The listing is to be reproduced exactly, excluding its pictures.

• Data extract:
☆ ☆ ☆

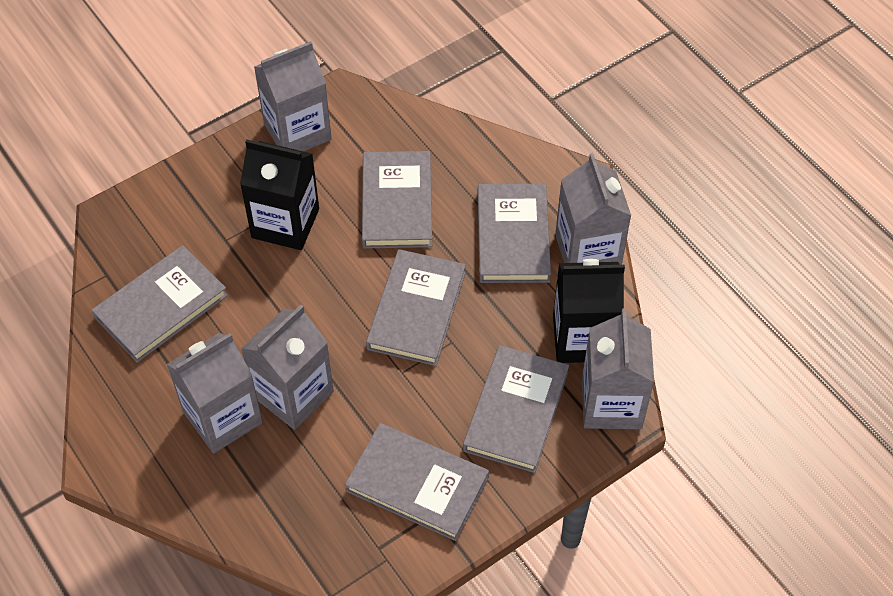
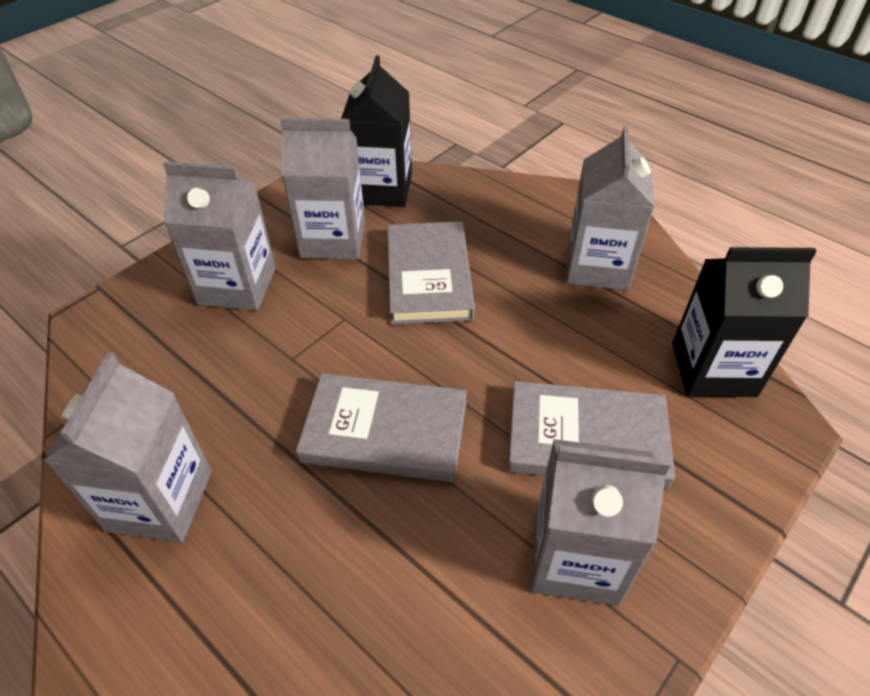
grey book: 6 -> 3

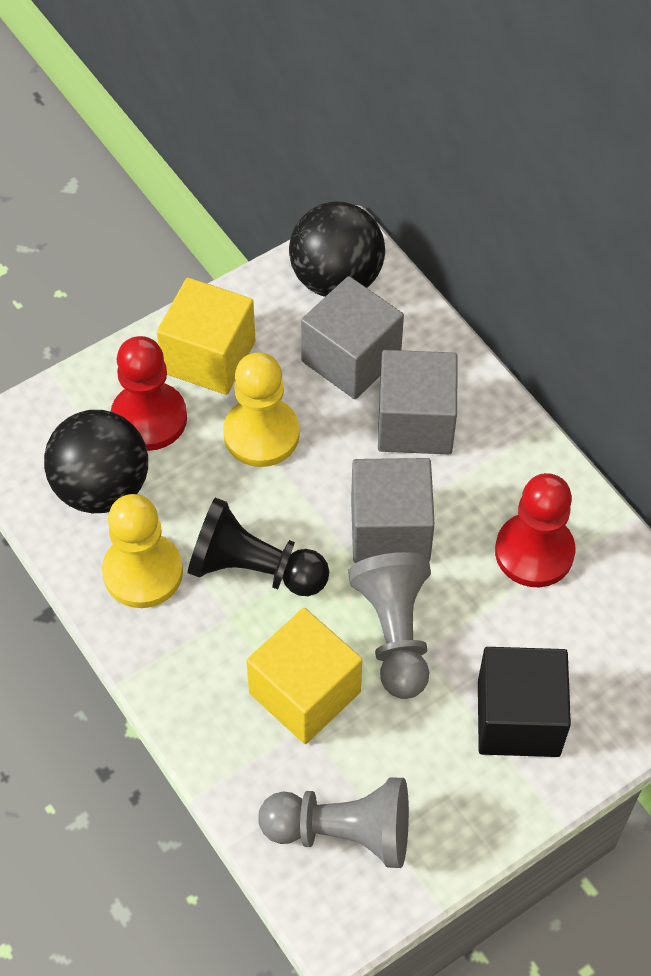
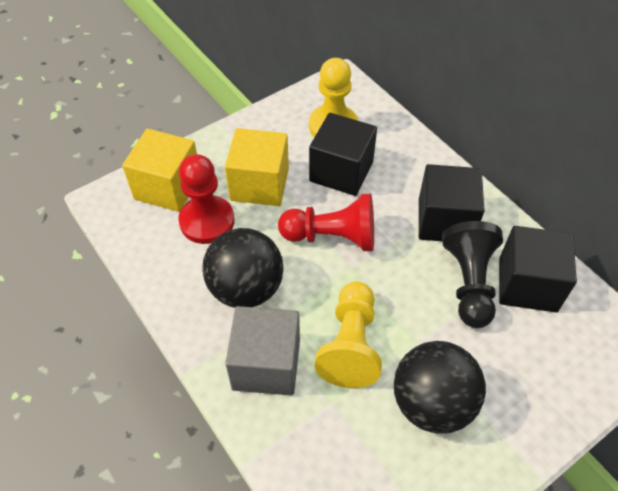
black cube: 1 -> 3
grey cube: 3 -> 1
grey pawn: 2 -> 0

☆ ☆ ☆

• Exercise result:
grey book: 6 -> 3

black cube: 1 -> 3
grey cube: 3 -> 1
grey pawn: 2 -> 0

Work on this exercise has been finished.